• **Set task**
Reproduce only the stretch of the listing from the line containing "swept [524, 162]" through the line containing "(1378, 409).", both lines included, keeping the requests in place. Scale every coordinate in the answers by 2.1 and round each result to a whole number, with halves rounded up, while leaving the requests and any figures in them unchanged.

• **Input records**
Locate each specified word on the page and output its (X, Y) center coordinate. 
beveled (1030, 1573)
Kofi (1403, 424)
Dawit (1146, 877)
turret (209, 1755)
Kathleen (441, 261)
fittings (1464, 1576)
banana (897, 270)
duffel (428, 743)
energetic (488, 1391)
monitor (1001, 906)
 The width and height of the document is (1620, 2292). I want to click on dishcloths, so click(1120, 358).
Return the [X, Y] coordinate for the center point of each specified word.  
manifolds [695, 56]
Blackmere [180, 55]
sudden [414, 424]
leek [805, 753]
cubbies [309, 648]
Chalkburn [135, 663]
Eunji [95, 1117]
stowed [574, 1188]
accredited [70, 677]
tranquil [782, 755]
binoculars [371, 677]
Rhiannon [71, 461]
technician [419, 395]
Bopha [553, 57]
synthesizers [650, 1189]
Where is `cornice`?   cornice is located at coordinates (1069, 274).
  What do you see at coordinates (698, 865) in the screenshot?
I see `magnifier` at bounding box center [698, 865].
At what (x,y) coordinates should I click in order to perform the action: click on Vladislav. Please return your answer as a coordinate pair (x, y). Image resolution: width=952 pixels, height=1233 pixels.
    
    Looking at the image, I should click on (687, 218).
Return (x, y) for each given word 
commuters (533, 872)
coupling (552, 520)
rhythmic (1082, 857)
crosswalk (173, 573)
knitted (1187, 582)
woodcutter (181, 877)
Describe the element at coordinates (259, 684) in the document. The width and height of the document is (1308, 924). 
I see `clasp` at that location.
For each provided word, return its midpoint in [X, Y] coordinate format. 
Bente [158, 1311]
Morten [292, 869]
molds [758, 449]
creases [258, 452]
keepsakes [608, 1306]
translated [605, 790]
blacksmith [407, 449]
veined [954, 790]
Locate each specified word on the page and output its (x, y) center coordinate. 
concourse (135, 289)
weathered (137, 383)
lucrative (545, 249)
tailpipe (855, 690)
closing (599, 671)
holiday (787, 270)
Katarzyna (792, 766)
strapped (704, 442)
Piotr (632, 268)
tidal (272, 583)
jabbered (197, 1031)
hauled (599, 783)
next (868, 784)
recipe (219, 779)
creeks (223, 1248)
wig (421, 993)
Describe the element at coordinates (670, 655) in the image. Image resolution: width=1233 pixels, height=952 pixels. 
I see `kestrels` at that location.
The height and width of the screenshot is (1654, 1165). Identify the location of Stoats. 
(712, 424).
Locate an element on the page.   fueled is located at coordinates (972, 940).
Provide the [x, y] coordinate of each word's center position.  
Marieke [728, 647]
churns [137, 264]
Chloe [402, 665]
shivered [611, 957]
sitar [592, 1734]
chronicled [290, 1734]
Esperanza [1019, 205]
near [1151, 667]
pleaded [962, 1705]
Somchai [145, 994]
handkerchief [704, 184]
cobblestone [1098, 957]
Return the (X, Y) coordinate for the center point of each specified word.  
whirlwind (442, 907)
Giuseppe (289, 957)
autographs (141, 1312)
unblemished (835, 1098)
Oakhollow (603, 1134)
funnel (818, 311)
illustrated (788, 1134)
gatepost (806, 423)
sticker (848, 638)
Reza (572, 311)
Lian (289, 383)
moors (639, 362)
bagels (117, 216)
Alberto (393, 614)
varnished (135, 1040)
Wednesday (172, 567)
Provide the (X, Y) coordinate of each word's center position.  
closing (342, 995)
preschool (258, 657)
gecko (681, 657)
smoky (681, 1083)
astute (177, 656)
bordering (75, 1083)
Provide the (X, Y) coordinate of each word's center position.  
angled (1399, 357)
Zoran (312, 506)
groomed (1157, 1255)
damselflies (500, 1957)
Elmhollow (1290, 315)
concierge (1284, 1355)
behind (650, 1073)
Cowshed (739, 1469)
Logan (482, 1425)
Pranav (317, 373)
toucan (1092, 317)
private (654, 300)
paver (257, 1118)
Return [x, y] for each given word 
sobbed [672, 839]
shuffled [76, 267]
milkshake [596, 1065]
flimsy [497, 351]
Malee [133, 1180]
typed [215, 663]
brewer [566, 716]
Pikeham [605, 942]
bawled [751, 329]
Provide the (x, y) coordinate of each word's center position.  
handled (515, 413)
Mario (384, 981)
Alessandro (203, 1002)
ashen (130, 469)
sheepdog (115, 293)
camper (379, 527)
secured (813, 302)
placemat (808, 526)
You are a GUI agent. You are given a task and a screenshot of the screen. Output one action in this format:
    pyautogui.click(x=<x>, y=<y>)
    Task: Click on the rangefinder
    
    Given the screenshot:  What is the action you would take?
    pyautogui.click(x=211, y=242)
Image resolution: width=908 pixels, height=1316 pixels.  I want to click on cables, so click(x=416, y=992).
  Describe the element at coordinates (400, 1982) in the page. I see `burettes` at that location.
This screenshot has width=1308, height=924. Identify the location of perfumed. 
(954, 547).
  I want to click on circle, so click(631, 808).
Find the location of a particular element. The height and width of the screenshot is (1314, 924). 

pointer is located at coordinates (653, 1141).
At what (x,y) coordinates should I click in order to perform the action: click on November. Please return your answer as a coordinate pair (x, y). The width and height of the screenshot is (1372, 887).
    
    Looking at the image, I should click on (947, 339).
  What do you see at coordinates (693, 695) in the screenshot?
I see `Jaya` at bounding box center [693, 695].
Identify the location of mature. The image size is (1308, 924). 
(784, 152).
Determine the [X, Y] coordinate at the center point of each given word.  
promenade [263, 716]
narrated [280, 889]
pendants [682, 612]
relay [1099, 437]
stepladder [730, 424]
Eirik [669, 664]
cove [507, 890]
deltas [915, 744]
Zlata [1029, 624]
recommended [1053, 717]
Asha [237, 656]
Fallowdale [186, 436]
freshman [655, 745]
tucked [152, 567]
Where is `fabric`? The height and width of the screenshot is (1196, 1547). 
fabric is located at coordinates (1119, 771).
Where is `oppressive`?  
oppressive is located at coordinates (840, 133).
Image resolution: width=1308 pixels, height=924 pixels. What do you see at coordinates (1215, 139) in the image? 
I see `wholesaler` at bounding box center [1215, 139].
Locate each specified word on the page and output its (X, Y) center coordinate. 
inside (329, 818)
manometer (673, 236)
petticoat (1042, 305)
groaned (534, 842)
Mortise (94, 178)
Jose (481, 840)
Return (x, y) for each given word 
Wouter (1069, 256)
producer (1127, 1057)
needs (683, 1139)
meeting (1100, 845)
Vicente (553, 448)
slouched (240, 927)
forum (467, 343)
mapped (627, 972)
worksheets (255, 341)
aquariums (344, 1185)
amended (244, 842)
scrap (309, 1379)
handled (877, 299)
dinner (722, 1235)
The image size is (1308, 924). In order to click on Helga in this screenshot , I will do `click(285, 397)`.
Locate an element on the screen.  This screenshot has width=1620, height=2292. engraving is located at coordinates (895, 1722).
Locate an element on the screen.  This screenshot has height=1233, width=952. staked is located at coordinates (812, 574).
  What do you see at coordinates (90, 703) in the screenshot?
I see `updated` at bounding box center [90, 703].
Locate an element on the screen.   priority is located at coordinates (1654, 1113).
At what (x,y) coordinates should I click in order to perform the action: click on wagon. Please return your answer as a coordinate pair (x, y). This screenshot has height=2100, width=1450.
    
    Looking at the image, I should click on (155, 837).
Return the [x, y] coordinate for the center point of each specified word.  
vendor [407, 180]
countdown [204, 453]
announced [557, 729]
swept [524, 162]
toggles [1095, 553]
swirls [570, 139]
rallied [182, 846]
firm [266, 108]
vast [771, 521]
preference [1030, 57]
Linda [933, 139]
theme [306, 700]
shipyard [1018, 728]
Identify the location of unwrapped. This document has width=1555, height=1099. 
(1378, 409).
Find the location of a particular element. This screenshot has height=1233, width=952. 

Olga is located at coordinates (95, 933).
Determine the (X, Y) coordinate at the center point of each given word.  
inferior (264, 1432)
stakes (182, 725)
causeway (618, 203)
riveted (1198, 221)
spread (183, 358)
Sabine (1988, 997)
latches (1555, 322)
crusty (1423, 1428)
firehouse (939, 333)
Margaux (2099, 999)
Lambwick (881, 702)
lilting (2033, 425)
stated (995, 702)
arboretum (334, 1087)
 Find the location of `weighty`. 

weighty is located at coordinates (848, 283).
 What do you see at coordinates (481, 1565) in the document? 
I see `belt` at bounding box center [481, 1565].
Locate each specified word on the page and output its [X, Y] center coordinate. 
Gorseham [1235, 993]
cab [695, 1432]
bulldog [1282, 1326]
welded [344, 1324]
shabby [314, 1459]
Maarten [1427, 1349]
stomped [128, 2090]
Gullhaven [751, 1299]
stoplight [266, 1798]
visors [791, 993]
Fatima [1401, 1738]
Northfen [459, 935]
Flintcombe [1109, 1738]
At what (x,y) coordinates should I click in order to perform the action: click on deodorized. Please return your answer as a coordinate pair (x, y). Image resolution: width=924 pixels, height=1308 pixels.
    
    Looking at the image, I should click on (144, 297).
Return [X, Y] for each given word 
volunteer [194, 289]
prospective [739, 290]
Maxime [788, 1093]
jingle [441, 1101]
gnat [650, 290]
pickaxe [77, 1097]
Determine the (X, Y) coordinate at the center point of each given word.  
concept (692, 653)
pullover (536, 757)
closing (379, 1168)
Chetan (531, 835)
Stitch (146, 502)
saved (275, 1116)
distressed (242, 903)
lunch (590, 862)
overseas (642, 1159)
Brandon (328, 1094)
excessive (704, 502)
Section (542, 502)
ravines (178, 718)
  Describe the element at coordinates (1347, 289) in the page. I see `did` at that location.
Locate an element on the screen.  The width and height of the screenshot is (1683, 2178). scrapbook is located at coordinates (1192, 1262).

• **Exercise response**
swept [1100, 340]
toggles [2300, 1161]
swirls [1197, 292]
rallied [382, 1777]
firm [559, 227]
vast [1619, 1094]
preference [2163, 120]
Linda [1959, 292]
theme [643, 1470]
shipyard [2138, 1529]
Identify the location of unwrapped. This document has width=1555, height=1099. 
(2894, 859).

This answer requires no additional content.